BEGIN Data
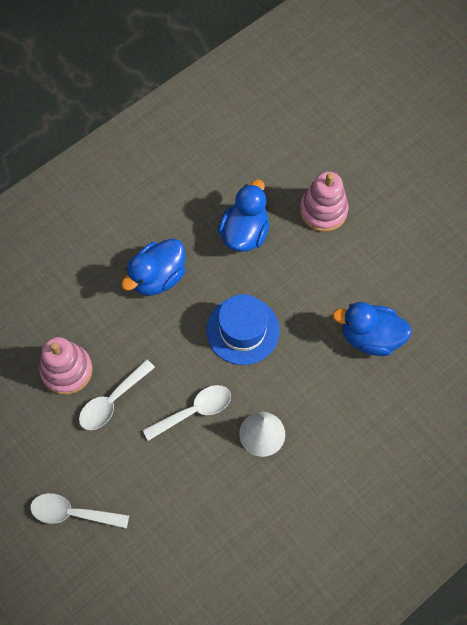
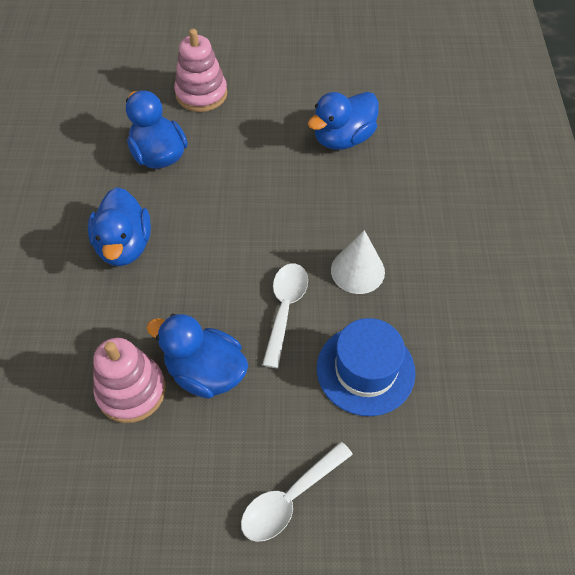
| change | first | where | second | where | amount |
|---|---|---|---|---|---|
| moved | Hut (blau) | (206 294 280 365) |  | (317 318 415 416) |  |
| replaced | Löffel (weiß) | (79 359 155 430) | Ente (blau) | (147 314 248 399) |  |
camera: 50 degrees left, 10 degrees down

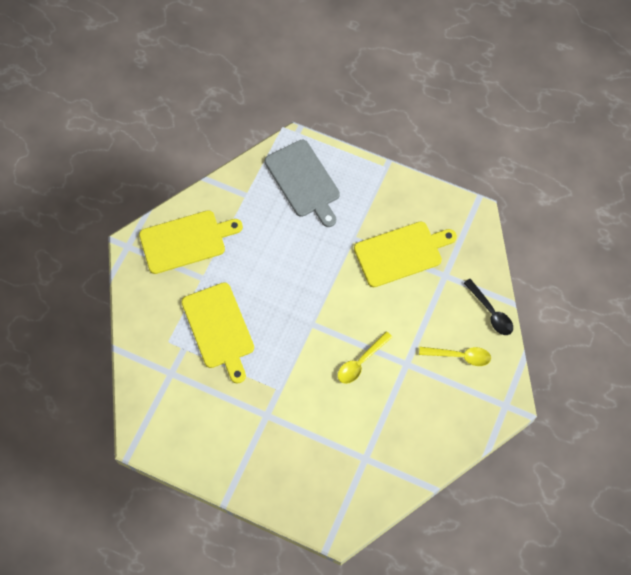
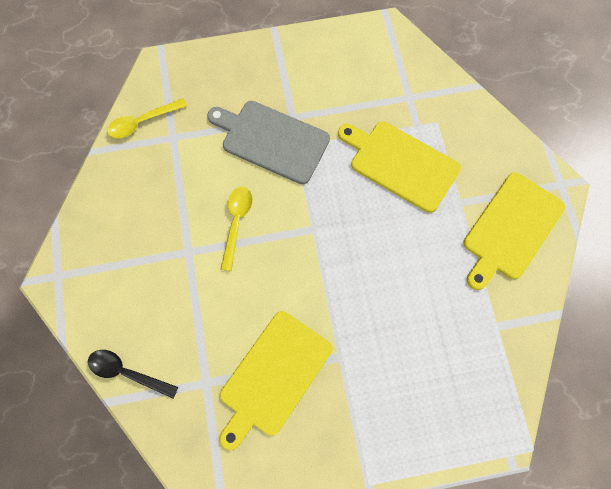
| change | first | where | second | where | amount |
|---|---|---|---|---|---|
| moved | Schneidebrett (grau) | (265 140 340 227) |  | (207 101 330 184) |  |
| moved | Löffel (gelb) | (419 347 491 366) |  | (107 98 187 139) |  |
camera: 145 degrees right, 5 degrees up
END Data
**Task brief**.
Please return the lines above exactly, with the pictures omitted.

**Exercise response**.
| change | first | where | second | where | amount |
|---|---|---|---|---|---|
| moved | Hut (blau) | (206 294 280 365) |  | (317 318 415 416) |  |
| replaced | Löffel (weiß) | (79 359 155 430) | Ente (blau) | (147 314 248 399) |  |
camera: 50 degrees left, 10 degrees down

| change | first | where | second | where | amount |
|---|---|---|---|---|---|
| moved | Schneidebrett (grau) | (265 140 340 227) |  | (207 101 330 184) |  |
| moved | Löffel (gelb) | (419 347 491 366) |  | (107 98 187 139) |  |
camera: 145 degrees right, 5 degrees up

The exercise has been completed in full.